## Required task:
Recast every line of the listing below as a JSON list of strings, with one string per line and blank lines omitted.

[Data excerpts]
┌──

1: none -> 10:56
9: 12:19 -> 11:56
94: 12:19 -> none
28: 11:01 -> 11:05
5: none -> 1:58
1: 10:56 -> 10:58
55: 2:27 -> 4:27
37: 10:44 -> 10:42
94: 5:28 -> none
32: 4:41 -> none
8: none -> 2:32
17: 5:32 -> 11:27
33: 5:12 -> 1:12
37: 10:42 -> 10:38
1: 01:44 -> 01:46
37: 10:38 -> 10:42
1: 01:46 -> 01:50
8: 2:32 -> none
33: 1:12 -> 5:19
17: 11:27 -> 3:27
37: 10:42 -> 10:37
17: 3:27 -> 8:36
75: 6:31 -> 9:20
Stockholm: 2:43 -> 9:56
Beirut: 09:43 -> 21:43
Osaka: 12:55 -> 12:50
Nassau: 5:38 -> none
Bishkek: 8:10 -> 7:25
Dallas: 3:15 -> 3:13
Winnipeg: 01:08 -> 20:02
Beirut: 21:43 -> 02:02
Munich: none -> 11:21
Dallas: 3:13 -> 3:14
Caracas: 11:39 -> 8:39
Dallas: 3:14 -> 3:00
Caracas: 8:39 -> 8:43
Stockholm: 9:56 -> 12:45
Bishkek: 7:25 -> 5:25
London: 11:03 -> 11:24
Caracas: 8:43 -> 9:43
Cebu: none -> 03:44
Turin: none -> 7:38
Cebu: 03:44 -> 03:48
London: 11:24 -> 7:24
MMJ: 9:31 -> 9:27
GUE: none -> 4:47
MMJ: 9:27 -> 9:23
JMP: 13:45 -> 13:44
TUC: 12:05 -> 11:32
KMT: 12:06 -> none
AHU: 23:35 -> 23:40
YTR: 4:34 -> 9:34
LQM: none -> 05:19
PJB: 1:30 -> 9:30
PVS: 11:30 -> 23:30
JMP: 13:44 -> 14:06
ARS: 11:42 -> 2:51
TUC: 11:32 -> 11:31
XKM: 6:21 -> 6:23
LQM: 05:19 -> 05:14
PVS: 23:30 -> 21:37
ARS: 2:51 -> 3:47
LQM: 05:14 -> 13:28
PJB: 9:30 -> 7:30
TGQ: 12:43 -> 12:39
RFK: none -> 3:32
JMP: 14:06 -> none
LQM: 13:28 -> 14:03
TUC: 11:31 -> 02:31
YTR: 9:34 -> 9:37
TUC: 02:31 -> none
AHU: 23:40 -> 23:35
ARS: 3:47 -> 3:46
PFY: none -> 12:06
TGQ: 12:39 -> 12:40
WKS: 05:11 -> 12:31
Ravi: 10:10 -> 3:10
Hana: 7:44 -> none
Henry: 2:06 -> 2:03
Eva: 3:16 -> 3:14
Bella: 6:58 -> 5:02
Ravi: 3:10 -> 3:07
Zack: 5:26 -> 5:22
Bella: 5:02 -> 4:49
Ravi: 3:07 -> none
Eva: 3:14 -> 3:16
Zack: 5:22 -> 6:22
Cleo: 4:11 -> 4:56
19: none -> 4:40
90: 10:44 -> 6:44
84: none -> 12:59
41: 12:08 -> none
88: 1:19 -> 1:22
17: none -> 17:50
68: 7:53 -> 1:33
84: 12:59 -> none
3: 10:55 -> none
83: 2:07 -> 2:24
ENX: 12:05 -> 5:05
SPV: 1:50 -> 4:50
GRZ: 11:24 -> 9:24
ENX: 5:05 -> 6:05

└──

## Response for this exercise:
[
  "1: none -> 10:56",
  "9: 12:19 -> 11:56",
  "94: 12:19 -> none",
  "28: 11:01 -> 11:05",
  "5: none -> 1:58",
  "1: 10:56 -> 10:58",
  "55: 2:27 -> 4:27",
  "37: 10:44 -> 10:42",
  "94: 5:28 -> none",
  "32: 4:41 -> none",
  "8: none -> 2:32",
  "17: 5:32 -> 11:27",
  "33: 5:12 -> 1:12",
  "37: 10:42 -> 10:38",
  "1: 01:44 -> 01:46",
  "37: 10:38 -> 10:42",
  "1: 01:46 -> 01:50",
  "8: 2:32 -> none",
  "33: 1:12 -> 5:19",
  "17: 11:27 -> 3:27",
  "37: 10:42 -> 10:37",
  "17: 3:27 -> 8:36",
  "75: 6:31 -> 9:20",
  "Stockholm: 2:43 -> 9:56",
  "Beirut: 09:43 -> 21:43",
  "Osaka: 12:55 -> 12:50",
  "Nassau: 5:38 -> none",
  "Bishkek: 8:10 -> 7:25",
  "Dallas: 3:15 -> 3:13",
  "Winnipeg: 01:08 -> 20:02",
  "Beirut: 21:43 -> 02:02",
  "Munich: none -> 11:21",
  "Dallas: 3:13 -> 3:14",
  "Caracas: 11:39 -> 8:39",
  "Dallas: 3:14 -> 3:00",
  "Caracas: 8:39 -> 8:43",
  "Stockholm: 9:56 -> 12:45",
  "Bishkek: 7:25 -> 5:25",
  "London: 11:03 -> 11:24",
  "Caracas: 8:43 -> 9:43",
  "Cebu: none -> 03:44",
  "Turin: none -> 7:38",
  "Cebu: 03:44 -> 03:48",
  "London: 11:24 -> 7:24",
  "MMJ: 9:31 -> 9:27",
  "GUE: none -> 4:47",
  "MMJ: 9:27 -> 9:23",
  "JMP: 13:45 -> 13:44",
  "TUC: 12:05 -> 11:32",
  "KMT: 12:06 -> none",
  "AHU: 23:35 -> 23:40",
  "YTR: 4:34 -> 9:34",
  "LQM: none -> 05:19",
  "PJB: 1:30 -> 9:30",
  "PVS: 11:30 -> 23:30",
  "JMP: 13:44 -> 14:06",
  "ARS: 11:42 -> 2:51",
  "TUC: 11:32 -> 11:31",
  "XKM: 6:21 -> 6:23",
  "LQM: 05:19 -> 05:14",
  "PVS: 23:30 -> 21:37",
  "ARS: 2:51 -> 3:47",
  "LQM: 05:14 -> 13:28",
  "PJB: 9:30 -> 7:30",
  "TGQ: 12:43 -> 12:39",
  "RFK: none -> 3:32",
  "JMP: 14:06 -> none",
  "LQM: 13:28 -> 14:03",
  "TUC: 11:31 -> 02:31",
  "YTR: 9:34 -> 9:37",
  "TUC: 02:31 -> none",
  "AHU: 23:40 -> 23:35",
  "ARS: 3:47 -> 3:46",
  "PFY: none -> 12:06",
  "TGQ: 12:39 -> 12:40",
  "WKS: 05:11 -> 12:31",
  "Ravi: 10:10 -> 3:10",
  "Hana: 7:44 -> none",
  "Henry: 2:06 -> 2:03",
  "Eva: 3:16 -> 3:14",
  "Bella: 6:58 -> 5:02",
  "Ravi: 3:10 -> 3:07",
  "Zack: 5:26 -> 5:22",
  "Bella: 5:02 -> 4:49",
  "Ravi: 3:07 -> none",
  "Eva: 3:14 -> 3:16",
  "Zack: 5:22 -> 6:22",
  "Cleo: 4:11 -> 4:56",
  "19: none -> 4:40",
  "90: 10:44 -> 6:44",
  "84: none -> 12:59",
  "41: 12:08 -> none",
  "88: 1:19 -> 1:22",
  "17: none -> 17:50",
  "68: 7:53 -> 1:33",
  "84: 12:59 -> none",
  "3: 10:55 -> none",
  "83: 2:07 -> 2:24",
  "ENX: 12:05 -> 5:05",
  "SPV: 1:50 -> 4:50",
  "GRZ: 11:24 -> 9:24",
  "ENX: 5:05 -> 6:05"
]